### [Study material]
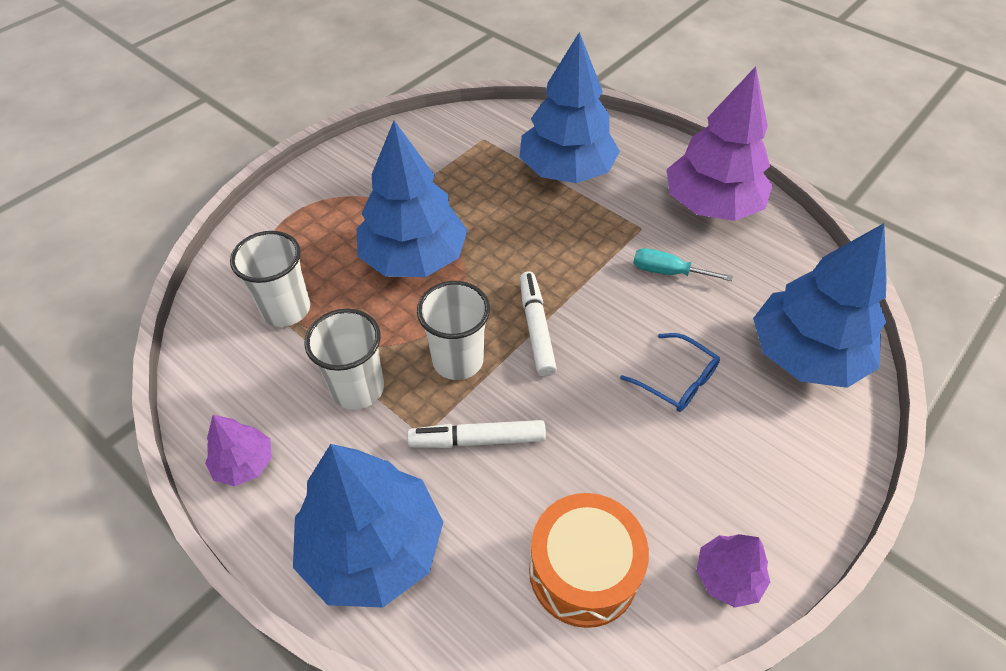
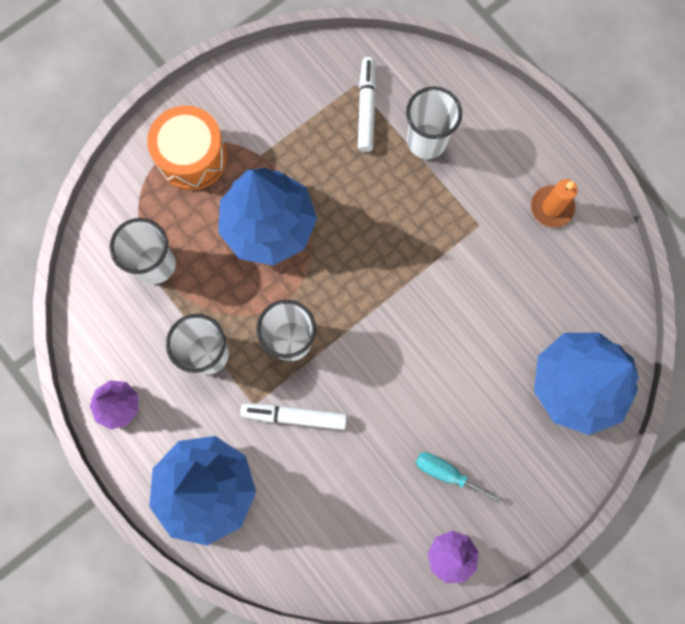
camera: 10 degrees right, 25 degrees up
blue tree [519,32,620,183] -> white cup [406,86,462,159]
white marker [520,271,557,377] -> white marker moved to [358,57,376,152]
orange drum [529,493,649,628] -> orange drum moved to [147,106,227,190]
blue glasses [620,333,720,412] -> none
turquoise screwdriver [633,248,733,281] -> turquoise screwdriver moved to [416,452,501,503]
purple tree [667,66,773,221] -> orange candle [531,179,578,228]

==

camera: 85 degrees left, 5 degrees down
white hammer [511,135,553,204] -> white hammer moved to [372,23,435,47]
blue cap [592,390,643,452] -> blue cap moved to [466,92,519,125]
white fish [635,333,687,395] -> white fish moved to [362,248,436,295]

...

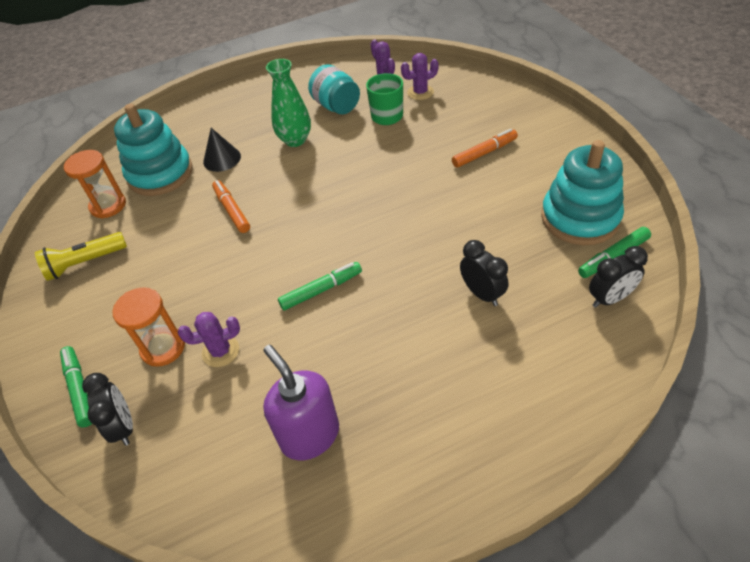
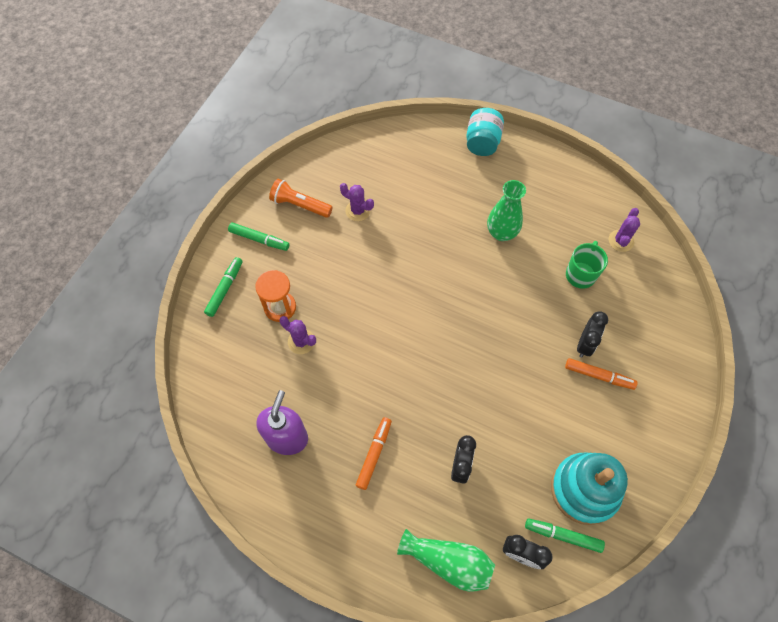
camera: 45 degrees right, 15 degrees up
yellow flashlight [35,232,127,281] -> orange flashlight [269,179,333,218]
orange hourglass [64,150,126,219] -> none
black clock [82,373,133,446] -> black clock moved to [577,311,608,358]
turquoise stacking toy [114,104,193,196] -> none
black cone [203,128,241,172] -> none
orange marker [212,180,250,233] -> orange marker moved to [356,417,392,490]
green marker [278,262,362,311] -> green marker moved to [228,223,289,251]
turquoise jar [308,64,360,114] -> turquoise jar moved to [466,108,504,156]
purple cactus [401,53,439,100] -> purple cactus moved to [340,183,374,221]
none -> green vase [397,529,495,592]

### [Problem requirements]
In the listing above, find the line with "camera: 10 degrees right, 25 degrees up" and the line with "orange drum [529,493,649,628]"; output exactly those lines and all lines between them.

### [Your response]
camera: 10 degrees right, 25 degrees up
blue tree [519,32,620,183] -> white cup [406,86,462,159]
white marker [520,271,557,377] -> white marker moved to [358,57,376,152]
orange drum [529,493,649,628] -> orange drum moved to [147,106,227,190]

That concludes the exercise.